What needs to be done
Copy out every one of the following items line for line, without changing a single character.

---- Input data

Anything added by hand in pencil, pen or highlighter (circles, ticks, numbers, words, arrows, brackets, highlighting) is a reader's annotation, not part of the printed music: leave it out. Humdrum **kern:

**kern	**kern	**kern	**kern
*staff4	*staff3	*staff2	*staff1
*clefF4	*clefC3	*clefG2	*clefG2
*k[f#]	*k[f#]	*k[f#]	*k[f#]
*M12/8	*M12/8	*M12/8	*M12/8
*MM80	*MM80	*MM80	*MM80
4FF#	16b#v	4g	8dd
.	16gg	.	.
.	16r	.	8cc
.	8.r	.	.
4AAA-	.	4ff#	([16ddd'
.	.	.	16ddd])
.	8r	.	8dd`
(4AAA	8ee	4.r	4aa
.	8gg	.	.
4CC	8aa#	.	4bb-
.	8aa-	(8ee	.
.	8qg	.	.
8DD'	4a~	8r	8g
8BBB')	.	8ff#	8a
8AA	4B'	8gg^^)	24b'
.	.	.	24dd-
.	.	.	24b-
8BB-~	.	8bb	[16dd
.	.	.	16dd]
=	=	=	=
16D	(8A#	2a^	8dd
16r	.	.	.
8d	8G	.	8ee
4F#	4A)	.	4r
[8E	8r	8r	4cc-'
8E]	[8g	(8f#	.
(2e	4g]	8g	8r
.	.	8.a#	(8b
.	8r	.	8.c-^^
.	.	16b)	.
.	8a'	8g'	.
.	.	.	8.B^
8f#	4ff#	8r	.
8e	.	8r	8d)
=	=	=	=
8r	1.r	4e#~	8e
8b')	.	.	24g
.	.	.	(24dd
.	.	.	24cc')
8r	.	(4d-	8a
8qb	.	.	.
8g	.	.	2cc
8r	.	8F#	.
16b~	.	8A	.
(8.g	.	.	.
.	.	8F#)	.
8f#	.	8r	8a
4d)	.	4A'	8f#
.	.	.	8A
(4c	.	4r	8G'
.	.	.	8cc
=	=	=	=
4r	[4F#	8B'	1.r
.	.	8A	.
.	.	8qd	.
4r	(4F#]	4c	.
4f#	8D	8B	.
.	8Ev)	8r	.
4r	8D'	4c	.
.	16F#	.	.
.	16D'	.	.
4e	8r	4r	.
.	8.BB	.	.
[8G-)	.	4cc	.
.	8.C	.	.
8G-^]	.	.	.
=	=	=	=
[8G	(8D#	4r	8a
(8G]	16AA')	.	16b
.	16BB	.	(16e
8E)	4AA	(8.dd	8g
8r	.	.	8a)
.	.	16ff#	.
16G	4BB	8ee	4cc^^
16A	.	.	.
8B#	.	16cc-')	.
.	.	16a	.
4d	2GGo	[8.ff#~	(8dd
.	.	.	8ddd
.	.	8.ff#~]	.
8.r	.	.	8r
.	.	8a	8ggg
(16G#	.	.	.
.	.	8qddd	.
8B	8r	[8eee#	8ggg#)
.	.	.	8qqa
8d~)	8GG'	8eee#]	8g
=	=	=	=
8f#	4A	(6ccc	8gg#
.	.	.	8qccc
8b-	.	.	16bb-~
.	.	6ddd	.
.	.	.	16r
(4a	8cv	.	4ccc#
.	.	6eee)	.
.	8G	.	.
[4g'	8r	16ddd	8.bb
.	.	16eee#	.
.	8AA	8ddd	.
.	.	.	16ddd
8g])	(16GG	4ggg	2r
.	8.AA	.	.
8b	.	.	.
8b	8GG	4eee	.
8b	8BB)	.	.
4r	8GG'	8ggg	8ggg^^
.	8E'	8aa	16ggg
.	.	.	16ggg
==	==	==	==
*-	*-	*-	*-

--------

Correct answer
Anything added by hand in pencil, pen or highlighter (circles, ticks, numbers, words, arrows, brackets, highlighting) is a reader's annotation, not part of the printed music: leave it out. Humdrum **kern:

**kern	**kern	**kern	**kern
*staff4	*staff3	*staff2	*staff1
*clefF4	*clefC3	*clefG2	*clefG2
*k[f#]	*k[f#]	*k[f#]	*k[f#]
*M12/8	*M12/8	*M12/8	*M12/8
*MM80	*MM80	*MM80	*MM80
4FF#	16b#v	4g	8dd
.	16gg	.	.
.	16r	.	8cc
.	8.r	.	.
4AAA-	.	4ff#	([16ddd'
.	.	.	16ddd])
.	8r	.	8dd`
(4AAA	8ee	4.r	4aa
.	8gg	.	.
4CC	8aa#	.	4bb-
.	8aa-	(8ee	.
.	8qg	.	.
8DD'	4a~	8r	8g
8BBB')	.	8ff#	8a
8AA	4B'	8gg^^)	24b'
.	.	.	24dd-
.	.	.	24b-
8BB-~	.	8bb	[16dd
.	.	.	16dd]
=	=	=	=
16D	(8A#	2a^	8dd
16r	.	.	.
8d	8G	.	8ee
4F#	4A)	.	4r
[8E	8r	8r	4cc-'
8E]	[8g	(8f#	.
(2e	4g]	8g	8r
.	.	8.a#	(8b
.	8r	.	8.c-^^
.	.	16b)	.
.	8a'	8g'	.
.	.	.	8.B^
8f#	4ff#	8r	.
8e	.	8r	8d)
=	=	=	=
8r	1.r	4e#~	8e
8b')	.	.	24g
.	.	.	(24dd
.	.	.	24cc')
8r	.	(4d-	8a
8qb	.	.	.
8g	.	.	2cc
8r	.	8F#	.
16b~	.	8A	.
(8.g	.	.	.
.	.	8F#)	.
8f#	.	8r	8a
4d)	.	4A'	8f#
.	.	.	8A
(4c	.	4r	8G'
.	.	.	8cc
=	=	=	=
4r	[4F#	8B'	1.r
.	.	8A	.
.	.	8qd	.
4r	(4F#]	4c	.
4f#	8D	8B	.
.	8Ev)	8r	.
4r	8D'	4c	.
.	16F#	.	.
.	16D'	.	.
4e	8r	4r	.
.	8.BB	.	.
[8G-)	.	4cc	.
.	8.C	.	.
8G-^]	.	.	.
=	=	=	=
[8G	(8D#	4r	8a
(8G]	16AA')	.	16b
.	16BB	.	(16e
8E)	4AA	(8.dd	8g
8r	.	.	8a)
.	.	16ff#	.
16G	4BB	8ee	4cc^^
16A	.	.	.
8B#	.	16cc-')	.
.	.	16a	.
4d	2GGo	[8.ff#~	(8dd
.	.	.	8ddd
.	.	8.ff#~]	.
8.r	.	.	8r
.	.	8a	8ggg
(16G#	.	.	.
.	.	8qddd	.
8B	8r	[8eee#	8ggg#)
.	.	.	8qqa
8d~)	8GG'	8eee#]	8g
=	=	=	=
8f#	4A	(6ccc	8gg#
.	.	.	8qccc
8b-	.	.	16bb-~
.	.	6ddd	.
.	.	.	16r
(4a	8cv	.	4ccc#
.	.	6eee)	.
.	8G	.	.
[4g'	8r	16ddd	8.bb
.	.	16eee#	.
.	8AA	8ddd	.
.	.	.	16ddd
8g])	(16GG	4ggg	2r
.	8.AA	.	.
8b	.	.	.
8b	8GG	4eee	.
8b	8BB)	.	.
4r	8GG'	8ggg	8ggg^^
.	8E'	8aa	16ggg
.	.	.	16ggg
==	==	==	==
*-	*-	*-	*-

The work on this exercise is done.